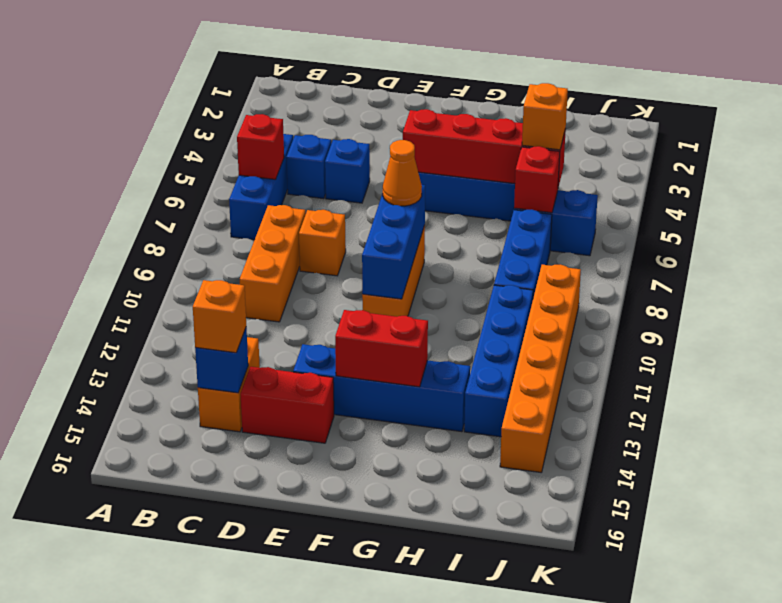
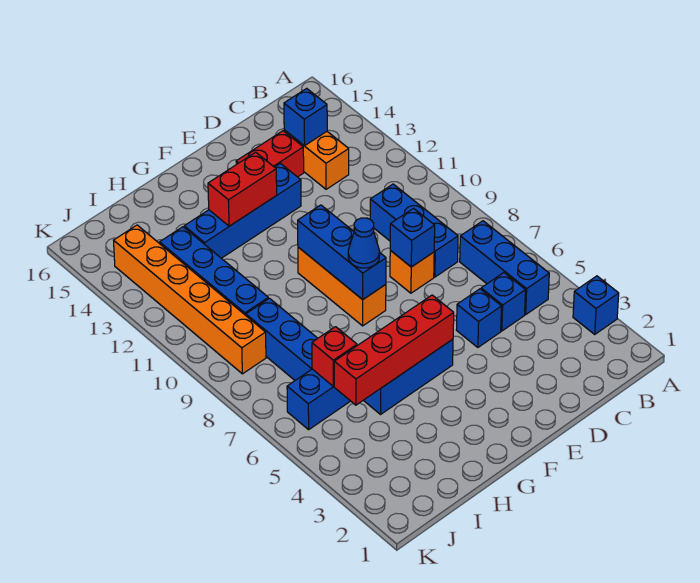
none -> blue brick A3 level 1
red brick B6 level 2 -> none
orange brick C8:C10 level 1 -> blue brick C8:C10 level 1
orange brick C14 level 3 -> none
none -> blue brick D8 level 2
orange cone F8 level 3 -> blue cone F8 level 3
orange brick I5 level 3 -> none

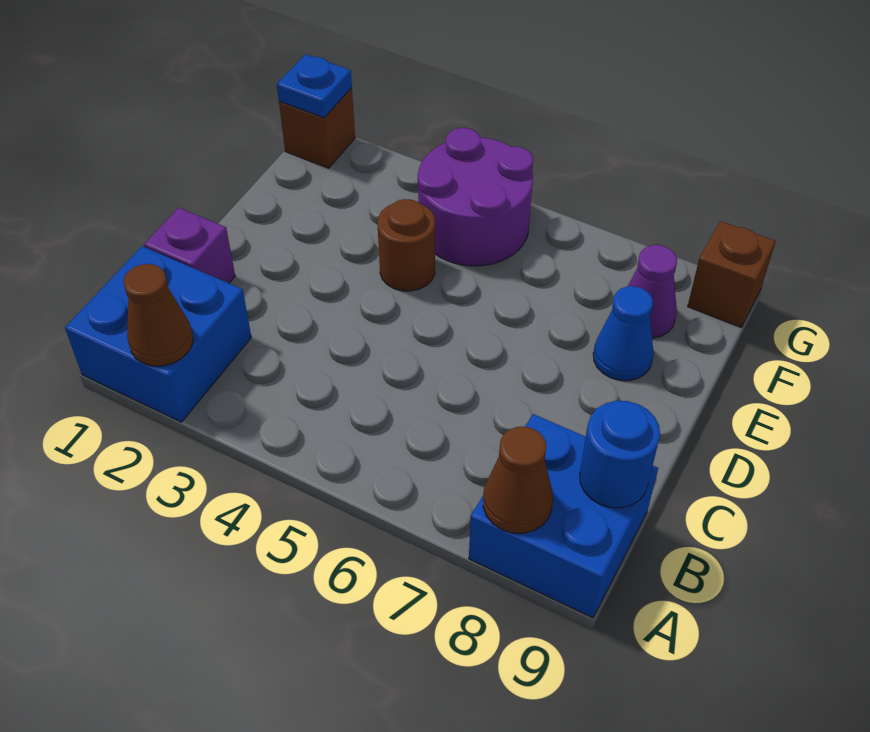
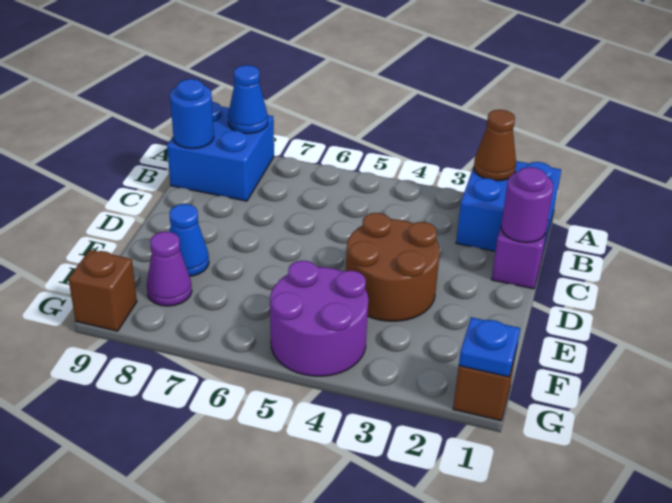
brown cone A8 level 2 -> blue cone A8 level 2
none -> purple round brick C1 level 2
brown round brick E4 level 1 -> brown round brick D3:E4 level 1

Description of the task: Output exactly the lines from the one containing "brown cone A8 level 2 -> blue cone A8 level 2" through the last line of the records, both included. Output nothing else.

Finished task:
brown cone A8 level 2 -> blue cone A8 level 2
none -> purple round brick C1 level 2
brown round brick E4 level 1 -> brown round brick D3:E4 level 1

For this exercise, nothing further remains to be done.